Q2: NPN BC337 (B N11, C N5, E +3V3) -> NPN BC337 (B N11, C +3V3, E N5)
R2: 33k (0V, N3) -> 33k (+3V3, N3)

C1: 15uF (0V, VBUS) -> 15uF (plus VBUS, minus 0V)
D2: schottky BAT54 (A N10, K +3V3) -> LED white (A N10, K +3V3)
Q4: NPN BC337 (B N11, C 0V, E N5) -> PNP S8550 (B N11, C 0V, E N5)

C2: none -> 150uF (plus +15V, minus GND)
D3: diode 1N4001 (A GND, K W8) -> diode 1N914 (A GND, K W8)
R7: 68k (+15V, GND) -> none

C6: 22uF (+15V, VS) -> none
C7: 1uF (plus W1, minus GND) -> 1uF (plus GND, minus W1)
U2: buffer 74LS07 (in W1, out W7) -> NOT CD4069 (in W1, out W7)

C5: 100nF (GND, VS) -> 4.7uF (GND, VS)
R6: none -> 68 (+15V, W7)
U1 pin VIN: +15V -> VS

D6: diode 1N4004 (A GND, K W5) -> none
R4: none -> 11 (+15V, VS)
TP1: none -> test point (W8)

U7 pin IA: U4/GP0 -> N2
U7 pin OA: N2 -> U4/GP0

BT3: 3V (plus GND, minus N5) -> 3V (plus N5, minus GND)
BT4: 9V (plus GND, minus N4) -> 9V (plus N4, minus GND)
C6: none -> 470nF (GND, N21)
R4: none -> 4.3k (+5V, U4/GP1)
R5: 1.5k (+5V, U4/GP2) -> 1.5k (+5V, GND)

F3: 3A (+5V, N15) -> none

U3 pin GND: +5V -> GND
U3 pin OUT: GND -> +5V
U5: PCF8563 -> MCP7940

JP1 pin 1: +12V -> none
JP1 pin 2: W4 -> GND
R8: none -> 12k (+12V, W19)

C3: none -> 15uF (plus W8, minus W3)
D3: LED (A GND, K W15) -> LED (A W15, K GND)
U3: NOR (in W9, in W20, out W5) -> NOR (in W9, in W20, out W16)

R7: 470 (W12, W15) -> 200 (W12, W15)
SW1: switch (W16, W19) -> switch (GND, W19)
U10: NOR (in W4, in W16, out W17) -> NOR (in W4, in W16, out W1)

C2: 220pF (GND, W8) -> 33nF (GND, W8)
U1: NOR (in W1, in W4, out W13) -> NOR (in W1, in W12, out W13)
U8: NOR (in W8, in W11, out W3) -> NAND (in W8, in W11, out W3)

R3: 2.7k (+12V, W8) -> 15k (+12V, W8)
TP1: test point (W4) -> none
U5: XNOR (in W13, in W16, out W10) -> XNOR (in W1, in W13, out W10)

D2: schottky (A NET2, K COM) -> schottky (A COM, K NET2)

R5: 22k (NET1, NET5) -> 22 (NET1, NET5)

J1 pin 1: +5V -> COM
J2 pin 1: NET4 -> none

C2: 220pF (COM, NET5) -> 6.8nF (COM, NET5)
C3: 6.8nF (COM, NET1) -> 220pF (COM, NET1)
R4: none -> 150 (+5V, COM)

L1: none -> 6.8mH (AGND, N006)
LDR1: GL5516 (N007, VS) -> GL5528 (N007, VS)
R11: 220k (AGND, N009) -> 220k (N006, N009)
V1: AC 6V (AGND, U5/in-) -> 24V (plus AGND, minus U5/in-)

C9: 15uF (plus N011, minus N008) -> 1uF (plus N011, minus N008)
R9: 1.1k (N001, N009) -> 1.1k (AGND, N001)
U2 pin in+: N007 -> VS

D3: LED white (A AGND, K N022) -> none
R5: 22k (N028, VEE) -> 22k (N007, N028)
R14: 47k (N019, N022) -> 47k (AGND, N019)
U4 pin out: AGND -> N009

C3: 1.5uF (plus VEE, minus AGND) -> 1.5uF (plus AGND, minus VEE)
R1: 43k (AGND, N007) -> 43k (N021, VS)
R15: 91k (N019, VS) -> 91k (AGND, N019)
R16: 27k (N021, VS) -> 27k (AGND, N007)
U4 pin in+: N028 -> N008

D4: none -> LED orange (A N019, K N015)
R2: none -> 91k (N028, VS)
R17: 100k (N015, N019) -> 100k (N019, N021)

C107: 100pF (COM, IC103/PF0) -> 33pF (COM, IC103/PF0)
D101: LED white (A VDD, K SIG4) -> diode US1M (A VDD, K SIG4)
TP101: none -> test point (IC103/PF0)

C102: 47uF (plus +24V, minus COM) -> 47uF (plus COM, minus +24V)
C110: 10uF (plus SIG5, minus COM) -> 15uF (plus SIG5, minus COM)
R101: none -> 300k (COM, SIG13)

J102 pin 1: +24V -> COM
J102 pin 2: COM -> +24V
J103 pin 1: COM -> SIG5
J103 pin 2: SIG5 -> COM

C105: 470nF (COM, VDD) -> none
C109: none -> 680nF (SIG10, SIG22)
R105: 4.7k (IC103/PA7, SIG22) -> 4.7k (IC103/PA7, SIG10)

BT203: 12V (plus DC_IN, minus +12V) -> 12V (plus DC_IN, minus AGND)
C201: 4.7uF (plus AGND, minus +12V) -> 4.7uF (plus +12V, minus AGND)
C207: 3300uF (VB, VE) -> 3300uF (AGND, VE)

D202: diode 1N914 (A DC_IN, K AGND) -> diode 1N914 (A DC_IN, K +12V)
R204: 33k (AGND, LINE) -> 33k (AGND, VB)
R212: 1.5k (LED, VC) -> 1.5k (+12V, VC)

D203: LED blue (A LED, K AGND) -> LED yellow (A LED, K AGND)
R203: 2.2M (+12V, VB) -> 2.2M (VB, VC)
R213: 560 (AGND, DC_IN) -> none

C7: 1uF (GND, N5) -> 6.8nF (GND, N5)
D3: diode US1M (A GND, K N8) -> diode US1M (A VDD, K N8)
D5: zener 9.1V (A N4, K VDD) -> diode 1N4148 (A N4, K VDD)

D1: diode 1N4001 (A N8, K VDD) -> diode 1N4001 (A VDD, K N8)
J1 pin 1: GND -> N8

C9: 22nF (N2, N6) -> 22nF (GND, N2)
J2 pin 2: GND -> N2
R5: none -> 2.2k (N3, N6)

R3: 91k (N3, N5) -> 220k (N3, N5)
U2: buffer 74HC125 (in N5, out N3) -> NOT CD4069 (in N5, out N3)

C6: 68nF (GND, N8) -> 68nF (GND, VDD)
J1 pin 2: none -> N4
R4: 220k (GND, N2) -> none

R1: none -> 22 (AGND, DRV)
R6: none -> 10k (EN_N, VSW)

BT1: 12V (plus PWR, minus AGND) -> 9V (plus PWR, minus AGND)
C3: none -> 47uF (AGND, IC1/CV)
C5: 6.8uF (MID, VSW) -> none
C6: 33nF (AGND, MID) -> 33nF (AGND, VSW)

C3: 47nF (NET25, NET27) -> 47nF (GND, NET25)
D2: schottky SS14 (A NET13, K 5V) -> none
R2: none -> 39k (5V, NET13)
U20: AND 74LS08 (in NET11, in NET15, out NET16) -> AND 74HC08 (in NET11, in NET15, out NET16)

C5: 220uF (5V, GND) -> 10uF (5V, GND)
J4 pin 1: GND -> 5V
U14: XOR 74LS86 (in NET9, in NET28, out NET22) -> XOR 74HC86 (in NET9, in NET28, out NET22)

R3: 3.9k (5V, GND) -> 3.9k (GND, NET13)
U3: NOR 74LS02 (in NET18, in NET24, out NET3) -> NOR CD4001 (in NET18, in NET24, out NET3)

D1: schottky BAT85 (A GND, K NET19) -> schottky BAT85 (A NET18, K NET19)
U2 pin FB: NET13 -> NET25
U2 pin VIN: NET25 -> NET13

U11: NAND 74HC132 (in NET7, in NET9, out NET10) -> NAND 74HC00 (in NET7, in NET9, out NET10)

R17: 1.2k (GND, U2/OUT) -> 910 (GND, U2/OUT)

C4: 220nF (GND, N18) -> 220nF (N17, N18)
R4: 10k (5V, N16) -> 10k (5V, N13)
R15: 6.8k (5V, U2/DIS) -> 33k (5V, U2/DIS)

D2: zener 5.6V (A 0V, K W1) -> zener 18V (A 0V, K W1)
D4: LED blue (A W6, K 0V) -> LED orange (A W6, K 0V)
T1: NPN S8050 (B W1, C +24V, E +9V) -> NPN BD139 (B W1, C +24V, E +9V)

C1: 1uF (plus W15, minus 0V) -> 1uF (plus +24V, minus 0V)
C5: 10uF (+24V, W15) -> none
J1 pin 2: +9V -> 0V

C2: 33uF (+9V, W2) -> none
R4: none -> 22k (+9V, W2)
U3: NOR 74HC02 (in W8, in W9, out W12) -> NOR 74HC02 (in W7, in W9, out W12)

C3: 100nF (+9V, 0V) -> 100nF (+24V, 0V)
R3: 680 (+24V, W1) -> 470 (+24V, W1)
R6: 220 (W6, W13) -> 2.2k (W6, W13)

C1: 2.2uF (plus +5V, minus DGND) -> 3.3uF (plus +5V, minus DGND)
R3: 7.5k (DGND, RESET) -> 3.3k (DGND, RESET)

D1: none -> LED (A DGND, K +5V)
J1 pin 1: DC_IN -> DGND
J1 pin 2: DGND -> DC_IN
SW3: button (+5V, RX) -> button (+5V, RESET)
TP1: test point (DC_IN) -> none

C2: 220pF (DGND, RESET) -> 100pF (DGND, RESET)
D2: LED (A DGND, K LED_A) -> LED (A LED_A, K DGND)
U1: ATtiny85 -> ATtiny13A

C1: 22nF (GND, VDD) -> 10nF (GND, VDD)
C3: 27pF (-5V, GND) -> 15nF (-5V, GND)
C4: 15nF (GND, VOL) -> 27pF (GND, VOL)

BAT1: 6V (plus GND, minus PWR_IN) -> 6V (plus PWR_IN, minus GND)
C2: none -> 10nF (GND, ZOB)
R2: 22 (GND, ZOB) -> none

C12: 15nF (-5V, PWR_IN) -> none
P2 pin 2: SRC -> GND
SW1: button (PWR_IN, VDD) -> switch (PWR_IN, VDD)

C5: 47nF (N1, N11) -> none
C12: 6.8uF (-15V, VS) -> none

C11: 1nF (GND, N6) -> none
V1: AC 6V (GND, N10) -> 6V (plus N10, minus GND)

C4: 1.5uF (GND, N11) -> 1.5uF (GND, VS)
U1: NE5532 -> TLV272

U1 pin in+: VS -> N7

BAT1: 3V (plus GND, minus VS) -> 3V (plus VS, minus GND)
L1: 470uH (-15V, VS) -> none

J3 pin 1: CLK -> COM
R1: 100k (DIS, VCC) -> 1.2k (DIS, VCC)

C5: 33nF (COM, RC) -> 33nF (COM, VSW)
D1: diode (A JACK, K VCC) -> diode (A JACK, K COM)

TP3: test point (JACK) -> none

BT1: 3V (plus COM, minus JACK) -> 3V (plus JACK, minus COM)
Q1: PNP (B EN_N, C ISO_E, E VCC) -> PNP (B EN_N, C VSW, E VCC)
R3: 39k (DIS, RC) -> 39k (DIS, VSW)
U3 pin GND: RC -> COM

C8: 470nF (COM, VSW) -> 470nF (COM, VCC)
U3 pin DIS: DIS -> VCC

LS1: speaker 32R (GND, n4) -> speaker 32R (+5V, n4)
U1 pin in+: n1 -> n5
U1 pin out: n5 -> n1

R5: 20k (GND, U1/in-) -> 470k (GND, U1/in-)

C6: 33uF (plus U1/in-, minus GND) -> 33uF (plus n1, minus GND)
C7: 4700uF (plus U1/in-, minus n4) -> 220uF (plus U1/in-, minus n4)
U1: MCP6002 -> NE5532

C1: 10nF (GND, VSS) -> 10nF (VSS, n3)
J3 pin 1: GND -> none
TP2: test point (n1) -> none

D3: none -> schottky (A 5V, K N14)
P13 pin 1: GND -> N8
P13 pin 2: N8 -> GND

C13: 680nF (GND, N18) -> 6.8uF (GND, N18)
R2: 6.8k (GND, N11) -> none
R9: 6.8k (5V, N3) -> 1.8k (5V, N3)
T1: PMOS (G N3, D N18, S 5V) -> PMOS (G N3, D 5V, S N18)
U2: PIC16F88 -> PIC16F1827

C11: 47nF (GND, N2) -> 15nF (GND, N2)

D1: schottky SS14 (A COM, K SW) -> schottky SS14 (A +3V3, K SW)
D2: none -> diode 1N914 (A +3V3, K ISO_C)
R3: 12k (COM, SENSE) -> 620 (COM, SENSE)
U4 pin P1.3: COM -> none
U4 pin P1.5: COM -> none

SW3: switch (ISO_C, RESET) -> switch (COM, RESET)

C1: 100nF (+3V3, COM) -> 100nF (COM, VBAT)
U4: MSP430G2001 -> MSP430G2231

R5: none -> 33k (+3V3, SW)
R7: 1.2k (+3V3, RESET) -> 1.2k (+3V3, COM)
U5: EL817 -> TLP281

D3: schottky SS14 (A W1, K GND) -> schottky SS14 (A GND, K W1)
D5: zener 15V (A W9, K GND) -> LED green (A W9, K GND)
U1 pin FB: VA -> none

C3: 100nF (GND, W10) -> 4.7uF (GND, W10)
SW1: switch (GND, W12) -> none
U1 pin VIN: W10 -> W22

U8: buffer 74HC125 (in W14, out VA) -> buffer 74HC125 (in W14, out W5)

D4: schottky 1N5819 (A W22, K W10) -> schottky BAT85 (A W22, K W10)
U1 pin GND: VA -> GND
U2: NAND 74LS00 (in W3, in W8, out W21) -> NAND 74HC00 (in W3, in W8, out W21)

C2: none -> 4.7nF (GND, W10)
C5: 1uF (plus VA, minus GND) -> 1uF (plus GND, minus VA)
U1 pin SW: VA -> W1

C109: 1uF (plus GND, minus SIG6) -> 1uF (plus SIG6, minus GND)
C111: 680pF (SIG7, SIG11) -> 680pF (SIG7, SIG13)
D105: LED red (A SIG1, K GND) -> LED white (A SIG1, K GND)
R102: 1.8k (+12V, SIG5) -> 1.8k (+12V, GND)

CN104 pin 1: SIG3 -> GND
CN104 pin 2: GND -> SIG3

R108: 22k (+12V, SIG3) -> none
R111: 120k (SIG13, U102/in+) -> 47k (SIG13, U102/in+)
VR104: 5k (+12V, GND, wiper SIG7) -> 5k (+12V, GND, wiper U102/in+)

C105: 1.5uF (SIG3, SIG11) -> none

———

- **Required work**:
The lines to copy are those above that contain the string "test".

- **Worked solution**:
TP1: none -> test point (W8)
TP1: test point (W4) -> none
TP101: none -> test point (IC103/PF0)
TP1: test point (DC_IN) -> none
TP3: test point (JACK) -> none
TP2: test point (n1) -> none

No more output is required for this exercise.